• **Task directions**
Note each line in the data below that holds "bulb", and copy it.

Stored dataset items
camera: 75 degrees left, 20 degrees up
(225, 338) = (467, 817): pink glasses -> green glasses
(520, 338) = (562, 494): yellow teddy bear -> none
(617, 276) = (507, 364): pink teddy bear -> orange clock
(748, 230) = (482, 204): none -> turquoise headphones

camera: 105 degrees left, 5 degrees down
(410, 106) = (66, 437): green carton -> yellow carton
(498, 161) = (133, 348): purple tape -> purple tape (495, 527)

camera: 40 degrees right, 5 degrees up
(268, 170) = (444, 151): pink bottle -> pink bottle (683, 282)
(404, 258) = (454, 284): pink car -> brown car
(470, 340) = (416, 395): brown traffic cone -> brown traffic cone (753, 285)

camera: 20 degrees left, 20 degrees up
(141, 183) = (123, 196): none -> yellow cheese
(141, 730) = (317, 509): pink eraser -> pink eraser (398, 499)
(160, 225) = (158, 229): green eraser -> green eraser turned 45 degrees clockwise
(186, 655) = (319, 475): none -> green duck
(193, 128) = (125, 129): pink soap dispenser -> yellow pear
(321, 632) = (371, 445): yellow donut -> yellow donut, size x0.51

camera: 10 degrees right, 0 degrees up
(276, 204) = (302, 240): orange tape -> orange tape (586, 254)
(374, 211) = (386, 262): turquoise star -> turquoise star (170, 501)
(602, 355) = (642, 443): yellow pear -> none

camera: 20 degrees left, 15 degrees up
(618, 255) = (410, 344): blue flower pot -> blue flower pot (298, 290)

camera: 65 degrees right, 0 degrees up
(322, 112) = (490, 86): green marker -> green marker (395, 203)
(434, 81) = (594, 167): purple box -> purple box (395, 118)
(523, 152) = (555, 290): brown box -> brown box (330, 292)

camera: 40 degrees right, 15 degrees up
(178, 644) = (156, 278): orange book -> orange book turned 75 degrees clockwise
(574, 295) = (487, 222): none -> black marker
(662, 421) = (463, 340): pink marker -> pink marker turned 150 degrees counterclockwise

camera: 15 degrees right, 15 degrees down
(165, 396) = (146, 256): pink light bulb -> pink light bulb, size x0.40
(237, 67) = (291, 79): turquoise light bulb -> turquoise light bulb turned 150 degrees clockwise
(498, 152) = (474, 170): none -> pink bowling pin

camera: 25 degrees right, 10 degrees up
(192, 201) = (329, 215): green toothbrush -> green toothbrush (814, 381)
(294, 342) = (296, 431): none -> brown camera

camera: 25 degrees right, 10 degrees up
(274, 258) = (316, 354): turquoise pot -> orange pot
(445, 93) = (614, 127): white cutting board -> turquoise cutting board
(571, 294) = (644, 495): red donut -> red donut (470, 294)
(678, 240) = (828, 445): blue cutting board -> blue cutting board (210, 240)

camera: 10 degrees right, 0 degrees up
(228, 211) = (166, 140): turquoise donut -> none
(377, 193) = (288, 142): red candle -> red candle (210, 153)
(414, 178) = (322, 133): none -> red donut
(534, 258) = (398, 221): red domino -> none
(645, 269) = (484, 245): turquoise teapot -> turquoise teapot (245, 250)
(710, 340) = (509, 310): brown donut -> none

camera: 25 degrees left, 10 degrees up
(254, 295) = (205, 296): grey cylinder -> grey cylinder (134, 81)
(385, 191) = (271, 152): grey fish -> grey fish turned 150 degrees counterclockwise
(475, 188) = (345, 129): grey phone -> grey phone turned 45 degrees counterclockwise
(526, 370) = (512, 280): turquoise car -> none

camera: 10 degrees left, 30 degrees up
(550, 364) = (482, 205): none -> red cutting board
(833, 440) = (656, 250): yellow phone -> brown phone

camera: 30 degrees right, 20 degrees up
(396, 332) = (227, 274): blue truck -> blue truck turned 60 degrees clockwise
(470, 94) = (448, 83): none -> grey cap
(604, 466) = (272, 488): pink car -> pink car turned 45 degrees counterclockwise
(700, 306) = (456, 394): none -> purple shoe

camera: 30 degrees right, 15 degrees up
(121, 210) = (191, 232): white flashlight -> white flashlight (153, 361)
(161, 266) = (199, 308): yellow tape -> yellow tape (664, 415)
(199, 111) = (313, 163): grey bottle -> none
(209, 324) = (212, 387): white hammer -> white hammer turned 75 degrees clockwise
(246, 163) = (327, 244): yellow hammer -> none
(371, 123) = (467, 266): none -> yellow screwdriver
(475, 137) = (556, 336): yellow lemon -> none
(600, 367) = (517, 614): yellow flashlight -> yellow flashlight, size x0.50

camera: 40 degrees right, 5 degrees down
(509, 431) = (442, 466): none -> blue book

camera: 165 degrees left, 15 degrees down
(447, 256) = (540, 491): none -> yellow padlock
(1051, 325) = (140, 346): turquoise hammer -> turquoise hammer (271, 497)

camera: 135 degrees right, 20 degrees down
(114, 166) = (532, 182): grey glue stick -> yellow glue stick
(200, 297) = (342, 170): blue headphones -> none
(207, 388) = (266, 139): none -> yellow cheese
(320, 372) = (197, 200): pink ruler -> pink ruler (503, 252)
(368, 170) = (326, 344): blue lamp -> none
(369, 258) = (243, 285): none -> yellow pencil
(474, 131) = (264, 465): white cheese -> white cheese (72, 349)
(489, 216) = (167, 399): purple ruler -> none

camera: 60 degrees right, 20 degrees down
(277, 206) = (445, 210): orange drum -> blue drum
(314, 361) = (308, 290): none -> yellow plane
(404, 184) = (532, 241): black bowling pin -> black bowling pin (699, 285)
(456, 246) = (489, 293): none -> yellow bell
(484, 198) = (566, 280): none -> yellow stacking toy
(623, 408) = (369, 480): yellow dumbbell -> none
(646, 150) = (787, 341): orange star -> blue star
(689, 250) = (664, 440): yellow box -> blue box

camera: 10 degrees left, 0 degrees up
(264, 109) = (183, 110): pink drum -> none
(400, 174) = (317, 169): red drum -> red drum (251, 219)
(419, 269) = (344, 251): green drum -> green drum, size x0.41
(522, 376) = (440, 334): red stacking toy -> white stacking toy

• **Response to this task**
(165, 396) = (146, 256): pink light bulb -> pink light bulb, size x0.40
(237, 67) = (291, 79): turquoise light bulb -> turquoise light bulb turned 150 degrees clockwise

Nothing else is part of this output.